## Exercise objective
Repeat the lines below exactly as written, please, from the line with "green star: 2 -> 1" to the line with "yellow screwdriver: 2 -> 3", both lines included, and no others.

Coordinate-based change listings
• • • • •

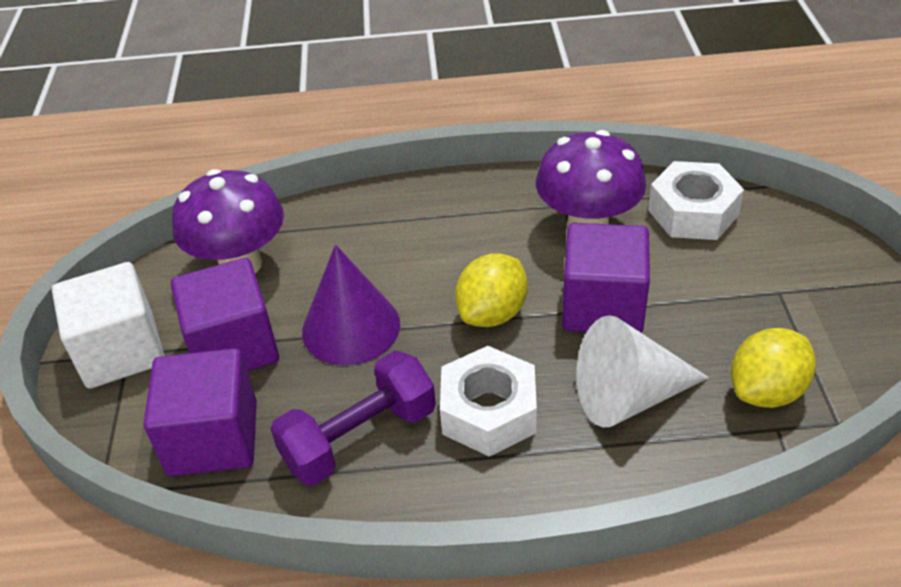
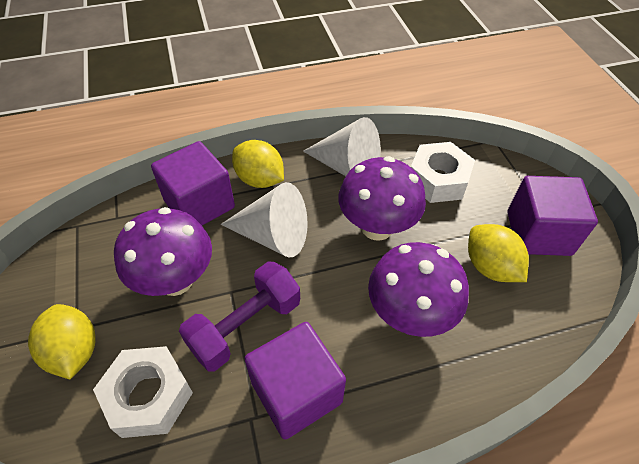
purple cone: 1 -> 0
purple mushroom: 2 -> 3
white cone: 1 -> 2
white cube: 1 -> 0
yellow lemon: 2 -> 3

• • • • •

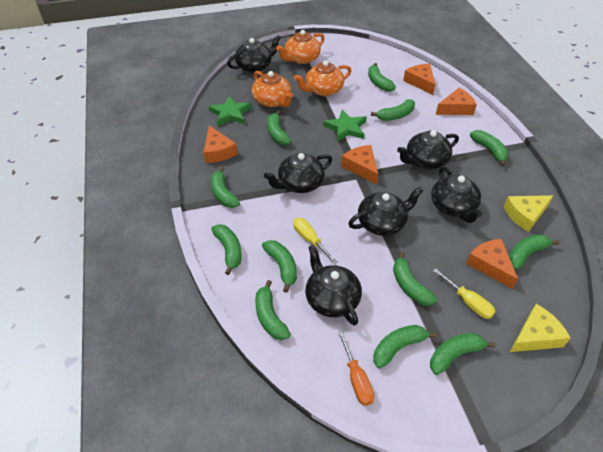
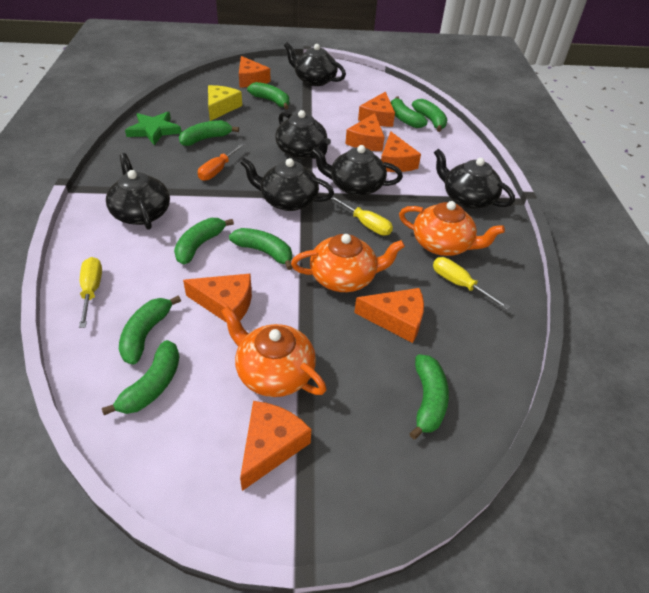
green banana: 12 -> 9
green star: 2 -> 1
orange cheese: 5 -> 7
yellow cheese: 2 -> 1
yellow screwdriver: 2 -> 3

• • • • •

## Answer
green star: 2 -> 1
orange cheese: 5 -> 7
yellow cheese: 2 -> 1
yellow screwdriver: 2 -> 3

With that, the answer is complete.